--- START ---

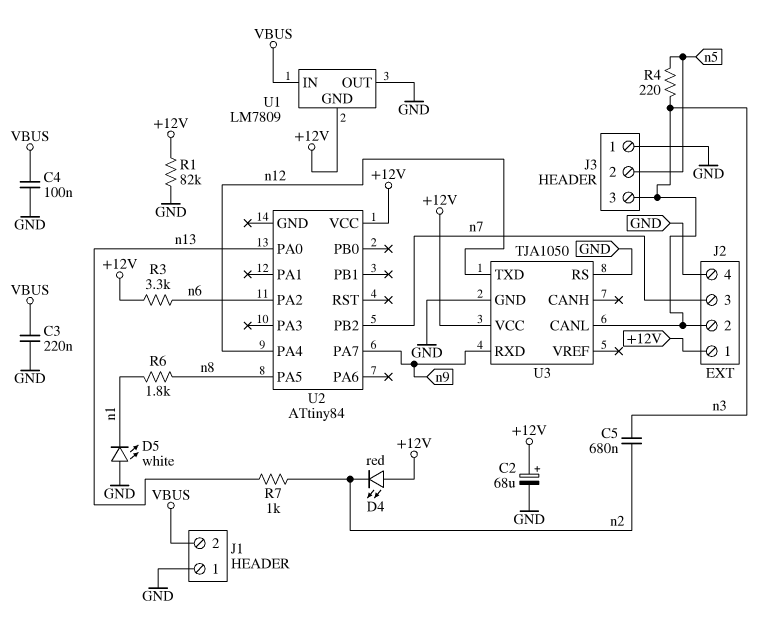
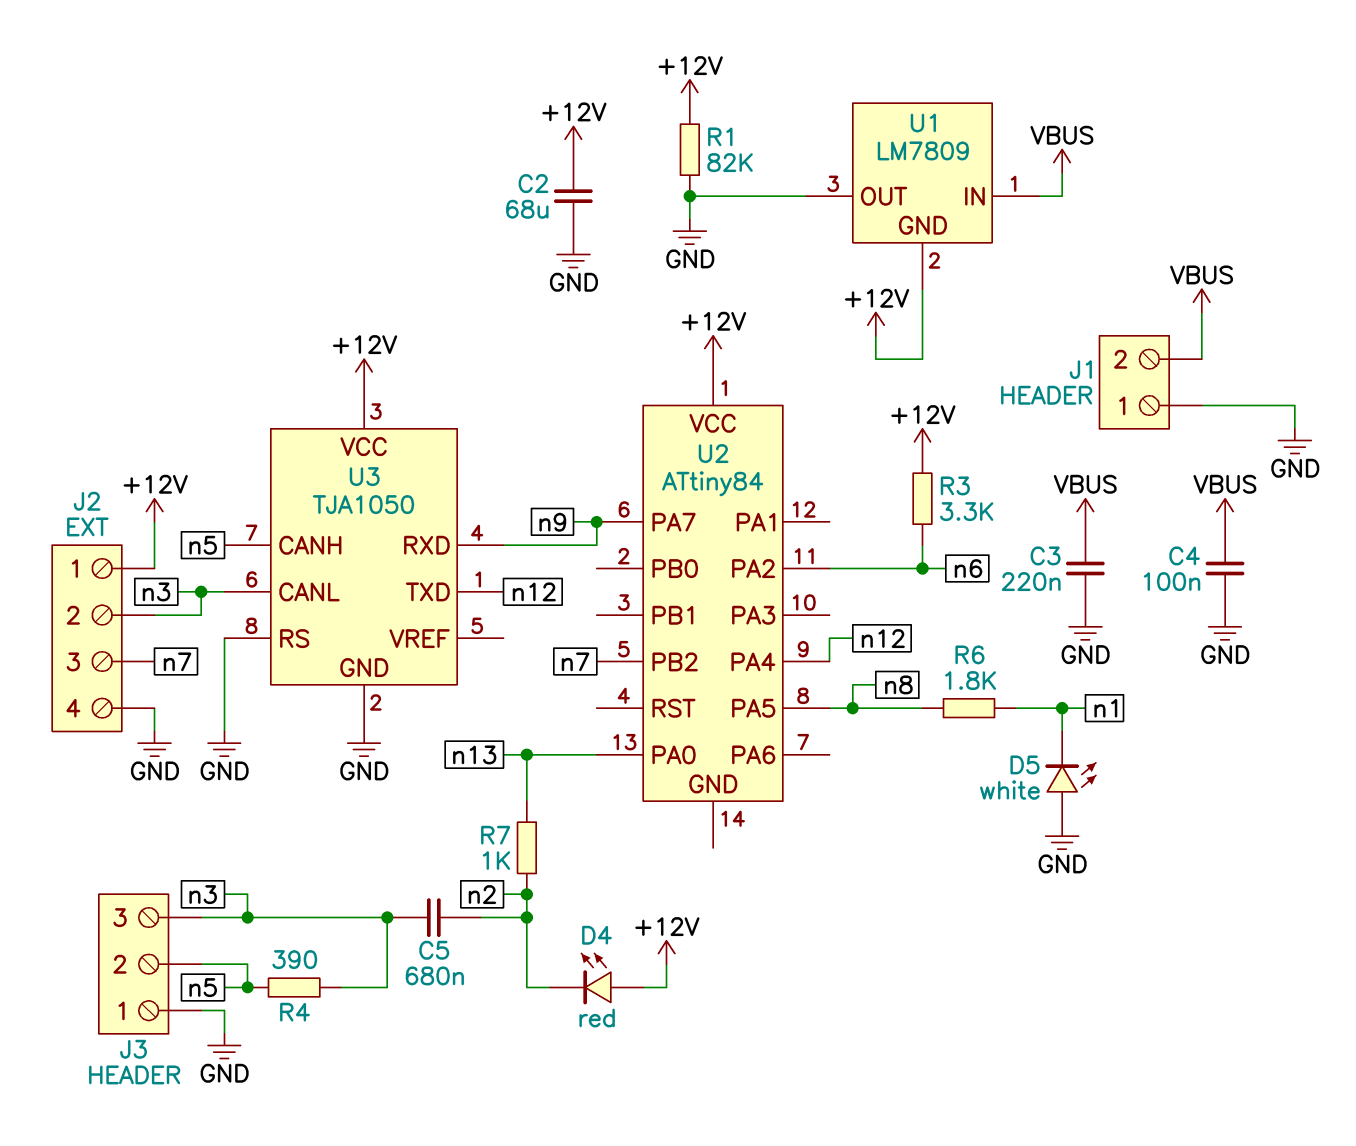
C2: 68uF (plus +12V, minus GND) -> 68uF (+12V, GND)
R4: 220 (n3, n5) -> 390 (n3, n5)
U3 pin CANH: none -> n5

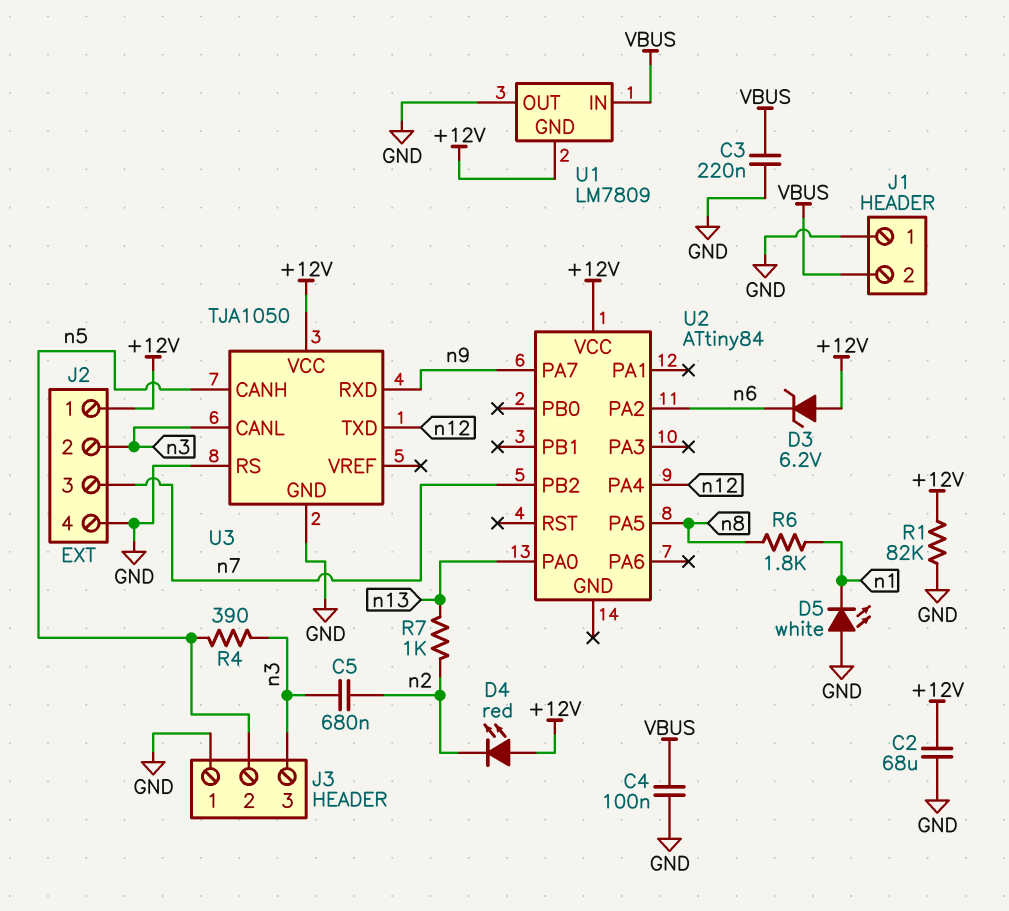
D3: none -> zener 6.2V (A +12V, K n6)
R3: 3.3k (+12V, n6) -> none

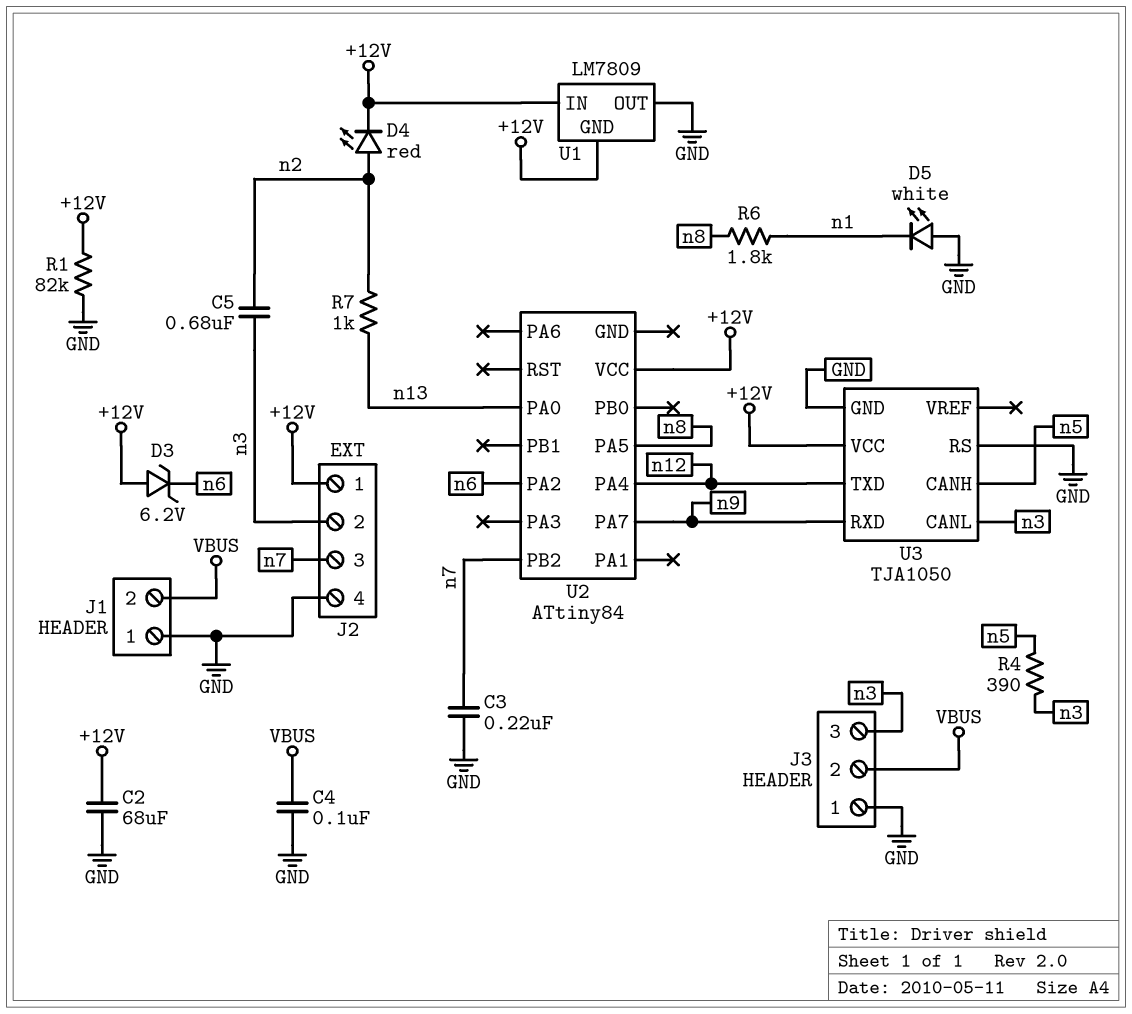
C3: 220nF (GND, VBUS) -> 220nF (GND, n7)
D4: LED red (A +12V, K n2) -> LED red (A n2, K +12V)
J3 pin 2: n5 -> VBUS
U1 pin IN: VBUS -> +12V

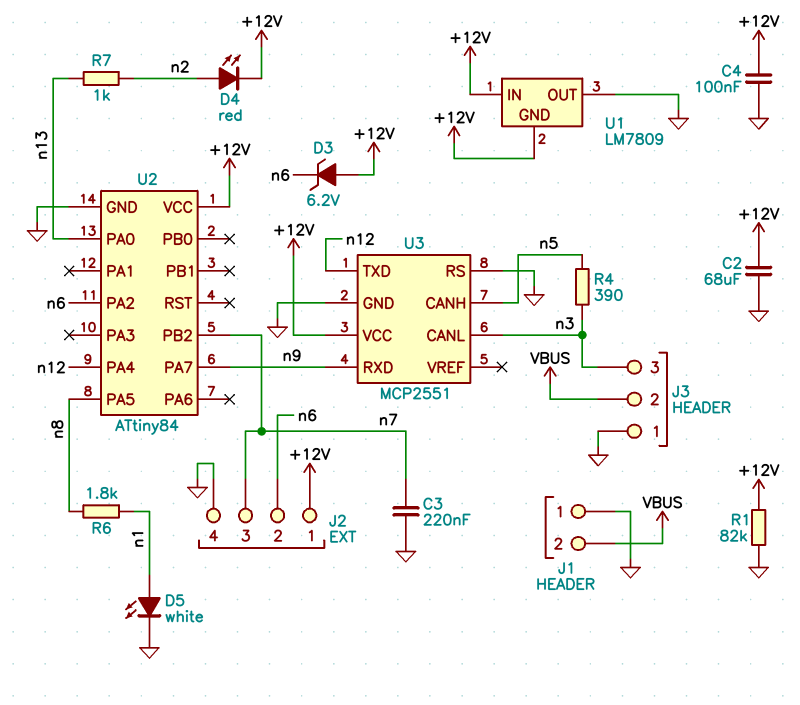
C4: 100nF (GND, VBUS) -> 100nF (+12V, GND)
C5: 680nF (n2, n3) -> none
D5: LED white (A GND, K n1) -> LED white (A n1, K GND)
J2 pin 2: n3 -> n6
U2 pin GND: none -> GND
U3: TJA1050 -> MCP2551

--- END ---

**ABOUT THIS EXERCISE**
Leaving out the pictures, restate word for word the lines above from the one containing "C3: 220nF (GND, VBUS) -> 220nF (GND, n7)" through the end of the records, both ends included.

**RESULT OF THIS EXERCISE**
C3: 220nF (GND, VBUS) -> 220nF (GND, n7)
D4: LED red (A +12V, K n2) -> LED red (A n2, K +12V)
J3 pin 2: n5 -> VBUS
U1 pin IN: VBUS -> +12V

C4: 100nF (GND, VBUS) -> 100nF (+12V, GND)
C5: 680nF (n2, n3) -> none
D5: LED white (A GND, K n1) -> LED white (A n1, K GND)
J2 pin 2: n3 -> n6
U2 pin GND: none -> GND
U3: TJA1050 -> MCP2551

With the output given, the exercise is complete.